Collected data entries ::
◆ ◆ ◆ ◆ ◆

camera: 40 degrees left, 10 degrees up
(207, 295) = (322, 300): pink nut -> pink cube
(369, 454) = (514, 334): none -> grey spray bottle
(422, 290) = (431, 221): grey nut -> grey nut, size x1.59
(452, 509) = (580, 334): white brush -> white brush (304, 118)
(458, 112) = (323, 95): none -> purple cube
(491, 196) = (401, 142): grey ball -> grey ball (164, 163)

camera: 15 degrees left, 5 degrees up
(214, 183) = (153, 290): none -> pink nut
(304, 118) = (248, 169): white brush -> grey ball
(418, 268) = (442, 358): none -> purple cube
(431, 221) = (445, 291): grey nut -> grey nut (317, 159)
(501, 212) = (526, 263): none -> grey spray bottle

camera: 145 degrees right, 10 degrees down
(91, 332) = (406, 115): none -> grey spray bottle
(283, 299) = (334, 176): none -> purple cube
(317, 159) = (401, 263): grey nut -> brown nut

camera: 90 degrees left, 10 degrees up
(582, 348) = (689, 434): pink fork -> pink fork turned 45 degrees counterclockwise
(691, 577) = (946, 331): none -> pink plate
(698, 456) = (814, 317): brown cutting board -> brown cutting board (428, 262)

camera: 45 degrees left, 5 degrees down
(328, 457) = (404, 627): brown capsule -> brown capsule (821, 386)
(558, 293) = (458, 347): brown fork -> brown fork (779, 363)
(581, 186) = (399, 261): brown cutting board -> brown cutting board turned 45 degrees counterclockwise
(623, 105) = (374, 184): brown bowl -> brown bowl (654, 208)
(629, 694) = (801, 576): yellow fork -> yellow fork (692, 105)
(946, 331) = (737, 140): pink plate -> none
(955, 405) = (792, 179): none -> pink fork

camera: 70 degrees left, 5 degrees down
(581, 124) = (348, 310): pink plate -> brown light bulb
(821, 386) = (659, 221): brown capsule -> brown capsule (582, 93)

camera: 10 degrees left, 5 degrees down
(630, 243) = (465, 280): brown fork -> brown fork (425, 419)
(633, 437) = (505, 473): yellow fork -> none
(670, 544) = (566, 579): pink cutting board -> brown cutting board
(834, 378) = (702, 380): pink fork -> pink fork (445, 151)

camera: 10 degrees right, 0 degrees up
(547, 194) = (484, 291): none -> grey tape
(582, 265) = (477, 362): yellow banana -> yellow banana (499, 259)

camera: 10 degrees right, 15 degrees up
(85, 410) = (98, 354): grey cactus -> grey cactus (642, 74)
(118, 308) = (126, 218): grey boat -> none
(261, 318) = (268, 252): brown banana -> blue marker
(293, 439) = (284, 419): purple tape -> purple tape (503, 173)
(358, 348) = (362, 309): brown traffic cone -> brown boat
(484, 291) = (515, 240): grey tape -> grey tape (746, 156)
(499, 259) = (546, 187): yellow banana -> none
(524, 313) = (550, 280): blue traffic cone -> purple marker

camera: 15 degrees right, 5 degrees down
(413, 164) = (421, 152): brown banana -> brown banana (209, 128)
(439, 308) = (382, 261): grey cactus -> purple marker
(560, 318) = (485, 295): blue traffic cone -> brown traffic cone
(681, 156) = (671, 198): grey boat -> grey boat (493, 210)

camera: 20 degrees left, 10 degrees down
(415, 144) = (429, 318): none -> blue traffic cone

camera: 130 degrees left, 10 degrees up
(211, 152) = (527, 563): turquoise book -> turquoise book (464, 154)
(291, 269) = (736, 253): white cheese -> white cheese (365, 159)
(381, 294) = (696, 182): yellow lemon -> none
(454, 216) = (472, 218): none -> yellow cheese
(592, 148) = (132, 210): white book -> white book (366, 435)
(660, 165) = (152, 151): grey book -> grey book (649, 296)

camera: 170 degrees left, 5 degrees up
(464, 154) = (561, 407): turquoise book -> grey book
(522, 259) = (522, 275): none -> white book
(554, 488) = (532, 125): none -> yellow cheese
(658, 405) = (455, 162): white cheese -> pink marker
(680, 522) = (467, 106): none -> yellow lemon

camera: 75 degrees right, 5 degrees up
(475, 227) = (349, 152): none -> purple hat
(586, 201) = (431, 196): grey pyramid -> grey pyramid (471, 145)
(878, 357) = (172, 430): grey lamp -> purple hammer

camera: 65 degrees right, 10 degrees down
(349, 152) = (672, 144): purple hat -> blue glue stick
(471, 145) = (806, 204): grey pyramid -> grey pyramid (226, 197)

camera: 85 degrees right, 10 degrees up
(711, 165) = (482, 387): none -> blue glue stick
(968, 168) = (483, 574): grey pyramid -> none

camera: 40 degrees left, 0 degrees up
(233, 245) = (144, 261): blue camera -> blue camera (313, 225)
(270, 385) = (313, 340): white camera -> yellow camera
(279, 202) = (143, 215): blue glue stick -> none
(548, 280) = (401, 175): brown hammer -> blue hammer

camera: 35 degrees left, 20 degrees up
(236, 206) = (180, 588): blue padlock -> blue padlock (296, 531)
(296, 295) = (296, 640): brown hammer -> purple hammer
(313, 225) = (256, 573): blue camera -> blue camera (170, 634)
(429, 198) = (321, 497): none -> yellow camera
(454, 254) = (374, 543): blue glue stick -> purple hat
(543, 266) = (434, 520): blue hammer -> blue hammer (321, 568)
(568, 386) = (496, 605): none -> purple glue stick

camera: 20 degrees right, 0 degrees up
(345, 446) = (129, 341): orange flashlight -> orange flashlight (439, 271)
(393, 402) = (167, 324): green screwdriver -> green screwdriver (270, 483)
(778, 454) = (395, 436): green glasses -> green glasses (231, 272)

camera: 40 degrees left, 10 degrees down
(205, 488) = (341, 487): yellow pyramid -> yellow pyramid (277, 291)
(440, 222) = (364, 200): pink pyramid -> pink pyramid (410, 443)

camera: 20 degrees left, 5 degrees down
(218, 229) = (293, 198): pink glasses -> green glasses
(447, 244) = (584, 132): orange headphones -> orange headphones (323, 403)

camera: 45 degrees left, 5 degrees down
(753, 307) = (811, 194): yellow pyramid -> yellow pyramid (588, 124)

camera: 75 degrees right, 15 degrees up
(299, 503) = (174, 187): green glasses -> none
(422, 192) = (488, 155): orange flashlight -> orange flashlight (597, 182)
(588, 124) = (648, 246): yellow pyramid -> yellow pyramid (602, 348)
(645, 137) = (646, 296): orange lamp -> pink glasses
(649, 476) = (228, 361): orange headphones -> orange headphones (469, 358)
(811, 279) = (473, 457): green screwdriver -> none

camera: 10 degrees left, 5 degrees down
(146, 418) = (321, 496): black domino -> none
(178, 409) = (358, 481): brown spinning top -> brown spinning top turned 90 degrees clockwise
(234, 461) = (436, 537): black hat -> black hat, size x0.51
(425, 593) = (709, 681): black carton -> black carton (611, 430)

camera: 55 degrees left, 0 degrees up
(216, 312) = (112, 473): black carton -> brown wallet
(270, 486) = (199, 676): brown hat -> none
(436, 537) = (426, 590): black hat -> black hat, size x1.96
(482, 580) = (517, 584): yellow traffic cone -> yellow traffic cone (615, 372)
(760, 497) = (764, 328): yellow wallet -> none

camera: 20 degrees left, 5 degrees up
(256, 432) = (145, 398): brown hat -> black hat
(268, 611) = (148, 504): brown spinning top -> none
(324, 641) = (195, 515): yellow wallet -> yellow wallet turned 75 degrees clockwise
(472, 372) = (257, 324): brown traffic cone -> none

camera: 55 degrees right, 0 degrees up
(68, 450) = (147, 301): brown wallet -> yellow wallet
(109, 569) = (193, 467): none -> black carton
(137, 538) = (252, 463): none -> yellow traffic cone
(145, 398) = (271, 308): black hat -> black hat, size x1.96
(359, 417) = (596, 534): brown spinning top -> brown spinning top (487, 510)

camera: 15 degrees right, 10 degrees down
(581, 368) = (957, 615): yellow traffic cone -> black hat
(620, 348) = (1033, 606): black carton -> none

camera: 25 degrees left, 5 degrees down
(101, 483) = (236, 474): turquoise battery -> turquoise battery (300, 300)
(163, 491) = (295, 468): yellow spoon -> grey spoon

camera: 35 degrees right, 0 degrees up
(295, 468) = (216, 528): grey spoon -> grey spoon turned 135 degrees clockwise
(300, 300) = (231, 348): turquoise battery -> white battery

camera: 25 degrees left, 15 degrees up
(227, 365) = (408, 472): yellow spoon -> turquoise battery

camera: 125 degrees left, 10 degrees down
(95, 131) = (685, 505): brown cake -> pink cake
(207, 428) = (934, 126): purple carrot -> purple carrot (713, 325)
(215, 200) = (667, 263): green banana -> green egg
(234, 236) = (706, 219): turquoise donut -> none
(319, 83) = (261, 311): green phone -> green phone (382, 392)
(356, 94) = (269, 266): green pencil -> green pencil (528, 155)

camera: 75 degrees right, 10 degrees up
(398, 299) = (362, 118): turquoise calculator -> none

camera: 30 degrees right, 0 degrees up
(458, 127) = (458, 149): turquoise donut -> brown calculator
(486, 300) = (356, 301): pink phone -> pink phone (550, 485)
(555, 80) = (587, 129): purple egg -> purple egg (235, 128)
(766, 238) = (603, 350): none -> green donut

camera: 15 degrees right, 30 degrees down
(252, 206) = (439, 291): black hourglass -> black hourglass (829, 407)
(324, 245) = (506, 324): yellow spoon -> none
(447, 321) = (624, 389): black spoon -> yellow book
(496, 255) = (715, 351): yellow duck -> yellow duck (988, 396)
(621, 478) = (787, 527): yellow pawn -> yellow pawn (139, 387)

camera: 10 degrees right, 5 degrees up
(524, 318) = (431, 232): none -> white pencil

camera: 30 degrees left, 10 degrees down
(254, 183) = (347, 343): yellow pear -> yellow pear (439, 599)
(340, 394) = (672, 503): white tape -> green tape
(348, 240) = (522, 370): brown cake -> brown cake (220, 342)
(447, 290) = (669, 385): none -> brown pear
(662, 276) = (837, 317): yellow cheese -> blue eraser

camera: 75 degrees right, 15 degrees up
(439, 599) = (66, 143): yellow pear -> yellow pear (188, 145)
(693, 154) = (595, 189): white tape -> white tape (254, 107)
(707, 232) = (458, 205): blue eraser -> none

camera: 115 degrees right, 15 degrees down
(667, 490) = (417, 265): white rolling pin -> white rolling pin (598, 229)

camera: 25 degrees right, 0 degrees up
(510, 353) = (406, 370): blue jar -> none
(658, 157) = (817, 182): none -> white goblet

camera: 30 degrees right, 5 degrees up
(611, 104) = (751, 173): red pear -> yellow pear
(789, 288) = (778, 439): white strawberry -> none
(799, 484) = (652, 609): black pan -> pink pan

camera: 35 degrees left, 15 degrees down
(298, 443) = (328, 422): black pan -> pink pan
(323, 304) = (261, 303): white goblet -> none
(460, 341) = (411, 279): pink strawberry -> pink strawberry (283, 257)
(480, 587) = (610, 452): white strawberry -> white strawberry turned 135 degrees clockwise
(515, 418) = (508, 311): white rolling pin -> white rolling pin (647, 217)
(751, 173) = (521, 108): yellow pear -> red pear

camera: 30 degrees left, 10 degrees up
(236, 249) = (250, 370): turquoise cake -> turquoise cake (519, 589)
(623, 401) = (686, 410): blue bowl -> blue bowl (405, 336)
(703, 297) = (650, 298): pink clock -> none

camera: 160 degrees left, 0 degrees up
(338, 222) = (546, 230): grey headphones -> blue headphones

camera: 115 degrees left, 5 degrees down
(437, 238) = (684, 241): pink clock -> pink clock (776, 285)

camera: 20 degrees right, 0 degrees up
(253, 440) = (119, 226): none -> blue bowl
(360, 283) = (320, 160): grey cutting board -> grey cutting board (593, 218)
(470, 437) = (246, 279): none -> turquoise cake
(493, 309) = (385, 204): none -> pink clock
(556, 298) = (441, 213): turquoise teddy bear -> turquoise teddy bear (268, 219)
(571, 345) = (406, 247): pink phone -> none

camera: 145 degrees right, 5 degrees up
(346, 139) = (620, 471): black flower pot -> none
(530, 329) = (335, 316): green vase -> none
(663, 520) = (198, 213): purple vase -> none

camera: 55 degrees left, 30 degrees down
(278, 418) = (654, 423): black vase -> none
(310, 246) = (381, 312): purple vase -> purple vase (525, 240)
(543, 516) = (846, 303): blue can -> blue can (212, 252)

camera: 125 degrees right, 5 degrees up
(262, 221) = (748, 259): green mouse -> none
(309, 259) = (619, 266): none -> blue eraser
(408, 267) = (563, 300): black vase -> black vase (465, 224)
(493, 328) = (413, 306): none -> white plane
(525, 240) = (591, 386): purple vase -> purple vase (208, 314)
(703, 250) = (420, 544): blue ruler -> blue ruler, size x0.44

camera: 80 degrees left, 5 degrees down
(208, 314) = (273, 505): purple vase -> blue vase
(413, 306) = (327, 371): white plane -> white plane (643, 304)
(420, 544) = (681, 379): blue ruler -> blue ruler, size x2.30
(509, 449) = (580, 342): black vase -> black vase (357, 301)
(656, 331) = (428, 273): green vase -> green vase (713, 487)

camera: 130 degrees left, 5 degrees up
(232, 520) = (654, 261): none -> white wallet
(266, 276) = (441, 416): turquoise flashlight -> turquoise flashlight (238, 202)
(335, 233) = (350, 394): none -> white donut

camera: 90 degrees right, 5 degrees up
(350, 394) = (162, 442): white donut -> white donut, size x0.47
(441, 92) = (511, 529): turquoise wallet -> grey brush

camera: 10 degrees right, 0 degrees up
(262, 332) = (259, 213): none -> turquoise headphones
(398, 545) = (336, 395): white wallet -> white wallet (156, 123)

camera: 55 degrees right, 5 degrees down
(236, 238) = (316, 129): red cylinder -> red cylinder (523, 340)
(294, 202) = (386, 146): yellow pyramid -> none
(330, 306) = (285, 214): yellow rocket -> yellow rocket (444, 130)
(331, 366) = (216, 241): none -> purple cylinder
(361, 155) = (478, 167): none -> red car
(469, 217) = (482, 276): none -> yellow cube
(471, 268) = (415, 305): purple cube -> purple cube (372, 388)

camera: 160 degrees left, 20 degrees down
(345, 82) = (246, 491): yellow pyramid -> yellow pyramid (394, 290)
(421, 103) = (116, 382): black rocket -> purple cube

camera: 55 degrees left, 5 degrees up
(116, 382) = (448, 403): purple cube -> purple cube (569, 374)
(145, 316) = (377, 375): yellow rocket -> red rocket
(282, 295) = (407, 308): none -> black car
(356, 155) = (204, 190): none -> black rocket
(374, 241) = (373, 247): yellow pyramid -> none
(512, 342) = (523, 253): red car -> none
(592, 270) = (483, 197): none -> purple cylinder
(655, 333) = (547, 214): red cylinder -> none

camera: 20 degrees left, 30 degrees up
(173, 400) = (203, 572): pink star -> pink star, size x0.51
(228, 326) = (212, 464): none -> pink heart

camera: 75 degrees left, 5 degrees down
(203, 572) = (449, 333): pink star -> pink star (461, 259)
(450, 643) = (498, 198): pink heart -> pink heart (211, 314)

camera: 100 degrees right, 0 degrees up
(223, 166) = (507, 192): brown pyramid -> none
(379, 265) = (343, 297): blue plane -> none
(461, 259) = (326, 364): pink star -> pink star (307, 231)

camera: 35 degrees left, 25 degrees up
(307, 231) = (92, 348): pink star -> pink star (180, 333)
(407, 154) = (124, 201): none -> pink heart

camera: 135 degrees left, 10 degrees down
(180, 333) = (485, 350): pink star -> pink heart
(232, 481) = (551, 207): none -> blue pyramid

◆ ◆ ◆ ◆ ◆

What is required ::
Using the entries above, output exactly the lines between the line holding "camera: 55 degrees left, 30 degrees down" and the line holding "(420, 544) = (681, 379): blue", end lines included, and nothing more.

Your solution ::
camera: 55 degrees left, 30 degrees down
(278, 418) = (654, 423): black vase -> none
(310, 246) = (381, 312): purple vase -> purple vase (525, 240)
(543, 516) = (846, 303): blue can -> blue can (212, 252)

camera: 125 degrees right, 5 degrees up
(262, 221) = (748, 259): green mouse -> none
(309, 259) = (619, 266): none -> blue eraser
(408, 267) = (563, 300): black vase -> black vase (465, 224)
(493, 328) = (413, 306): none -> white plane
(525, 240) = (591, 386): purple vase -> purple vase (208, 314)
(703, 250) = (420, 544): blue ruler -> blue ruler, size x0.44

camera: 80 degrees left, 5 degrees down
(208, 314) = (273, 505): purple vase -> blue vase
(413, 306) = (327, 371): white plane -> white plane (643, 304)
(420, 544) = (681, 379): blue ruler -> blue ruler, size x2.30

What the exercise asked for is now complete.